◆ Recorded data ◆
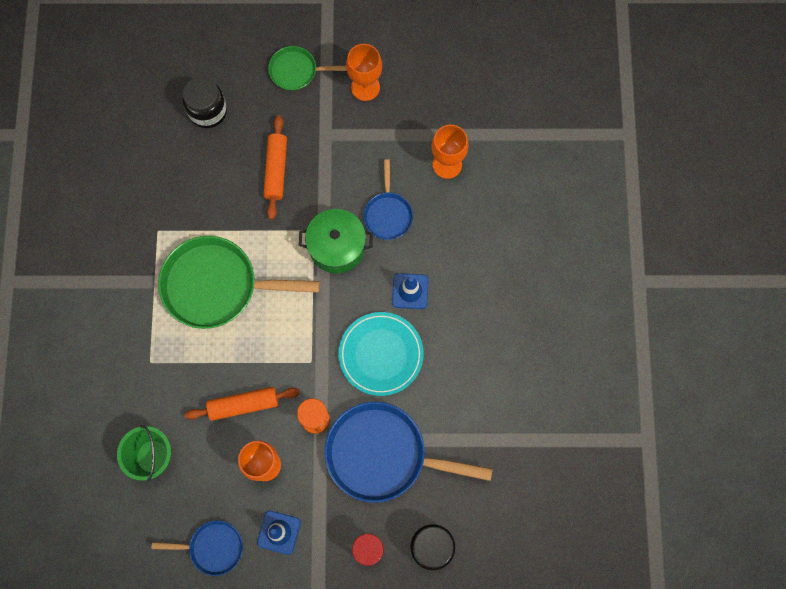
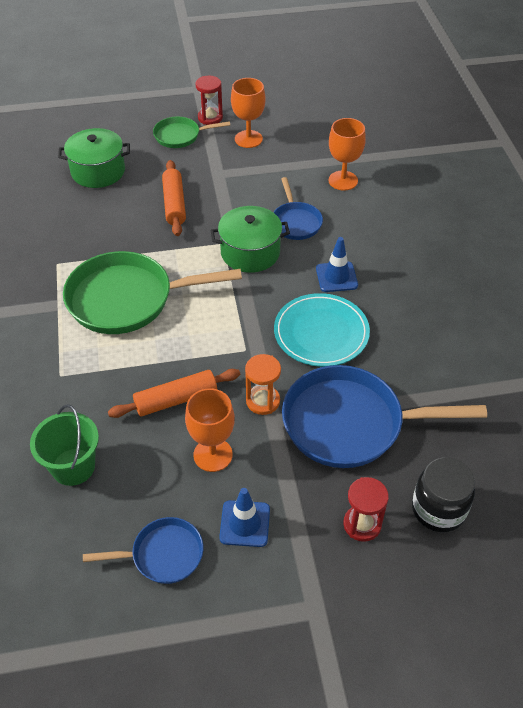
camera: 10 degrees left, 25 degrees down
(208, 111) = (98, 171): black jar -> green pot
(332, 47) = (210, 118): none -> red hourglass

◆ Exercise ◆
Once the pictures are dropped, repeat the data above exactly.

◆ Written response ◆
camera: 10 degrees left, 25 degrees down
(208, 111) = (98, 171): black jar -> green pot
(332, 47) = (210, 118): none -> red hourglass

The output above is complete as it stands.